_DIRECTIONS_
After locating the line that contains "(442, 499) = (154, 476): none" in the records below, write out exactly that line and each line after it through the one that contains "(715, 349) = (496, 603): brown marker -> none", and nothing else.

_LISTED ENTRIES_

^^^^

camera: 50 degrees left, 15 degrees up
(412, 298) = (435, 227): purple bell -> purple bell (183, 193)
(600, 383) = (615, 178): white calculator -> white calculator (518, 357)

^^^^

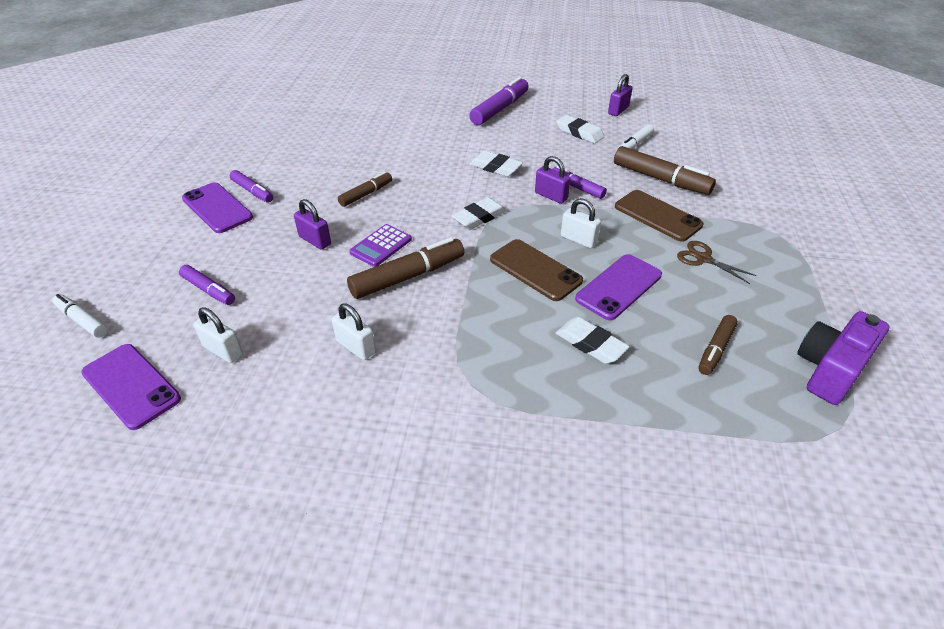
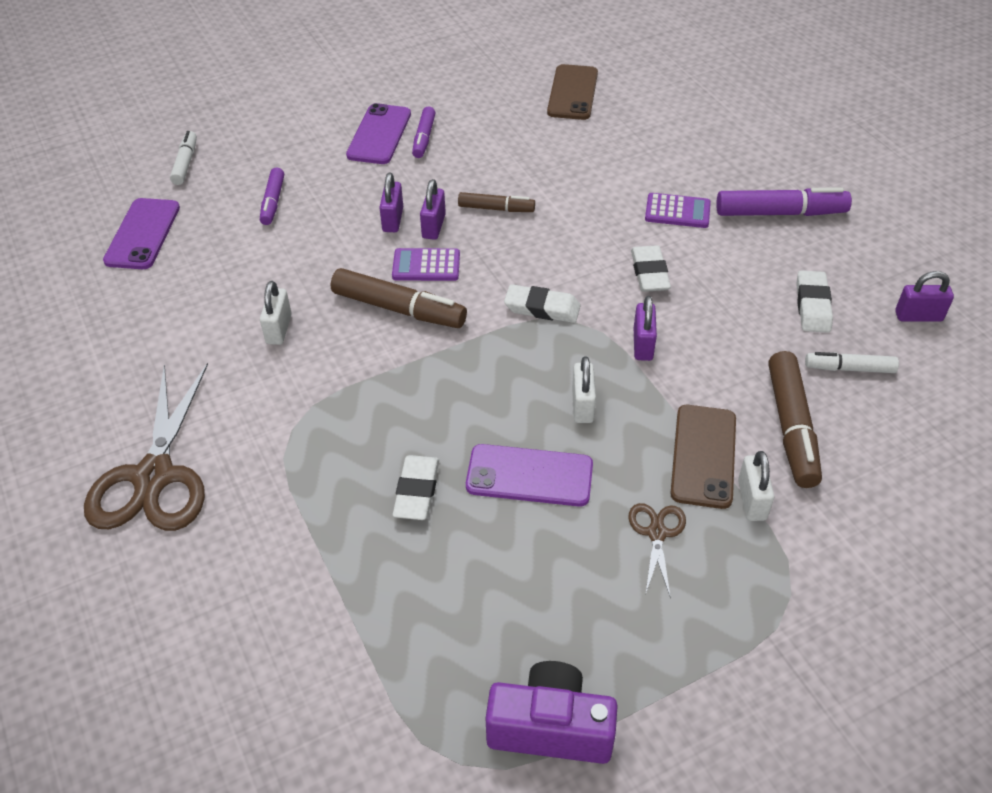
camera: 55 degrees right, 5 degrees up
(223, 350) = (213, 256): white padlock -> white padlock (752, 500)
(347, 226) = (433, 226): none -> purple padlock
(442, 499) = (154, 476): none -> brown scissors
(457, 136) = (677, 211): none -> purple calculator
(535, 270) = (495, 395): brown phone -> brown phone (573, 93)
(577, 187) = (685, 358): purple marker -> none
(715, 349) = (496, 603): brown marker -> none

^^^^

_THE ANSWER_
(442, 499) = (154, 476): none -> brown scissors
(457, 136) = (677, 211): none -> purple calculator
(535, 270) = (495, 395): brown phone -> brown phone (573, 93)
(577, 187) = (685, 358): purple marker -> none
(715, 349) = (496, 603): brown marker -> none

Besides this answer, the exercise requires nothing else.